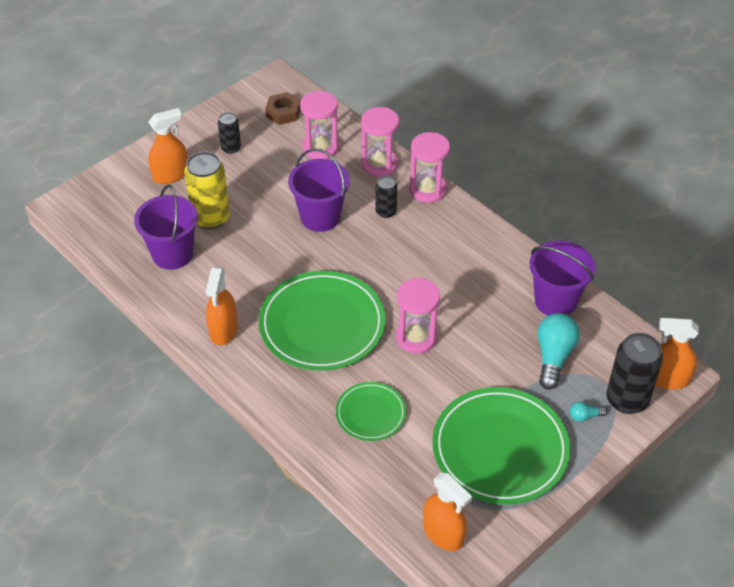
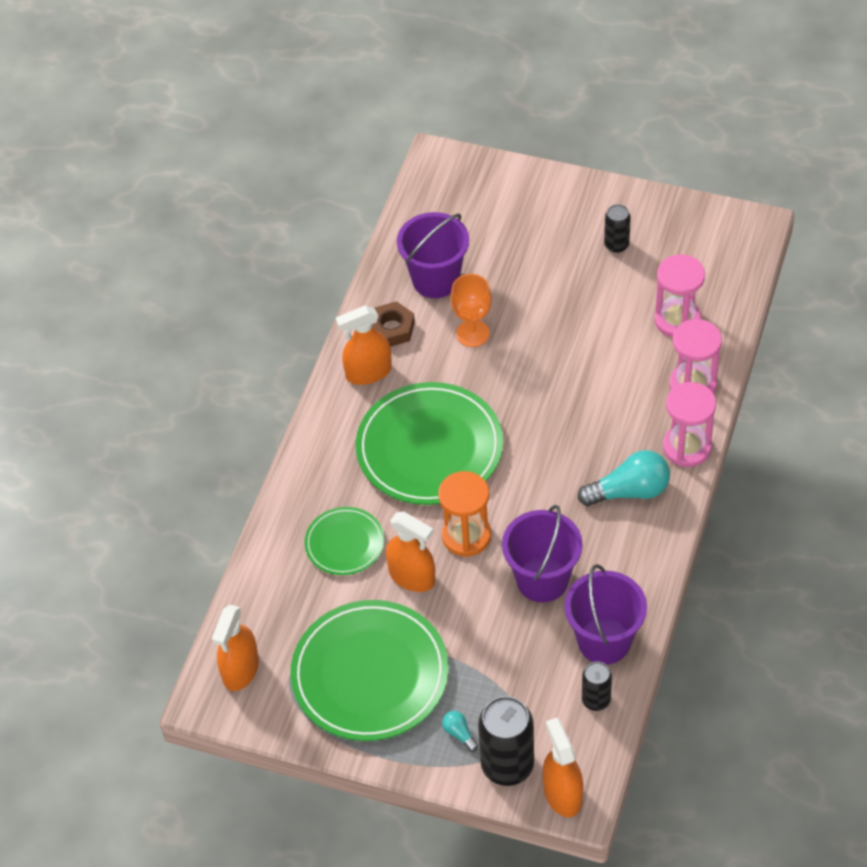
camera: 65 degrees right, 5 degrees up
(171, 175) = (540, 218): orange spray bottle -> orange spray bottle (412, 576)
(211, 218) = (505, 283): yellow can -> none
(240, 255) = (472, 333): none -> orange goblet
(283, 112) = (706, 260): brown nut -> brown nut (392, 329)
(320, 217) = (574, 372): purple bucket -> purple bucket (542, 580)
(386, 212) = (624, 425): black can -> black can (596, 700)
(416, 337) = (466, 536): pink hourglass -> orange hourglass
(553, 357) = (522, 672): turquoise light bulb -> turquoise light bulb (629, 491)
__________________________________________________
**EXERCISE**: Which of the lines above mention the word "orange"? Pull those lines out.

**SOLUTION TO THE PROBLEM**:
(171, 175) = (540, 218): orange spray bottle -> orange spray bottle (412, 576)
(240, 255) = (472, 333): none -> orange goblet
(416, 337) = (466, 536): pink hourglass -> orange hourglass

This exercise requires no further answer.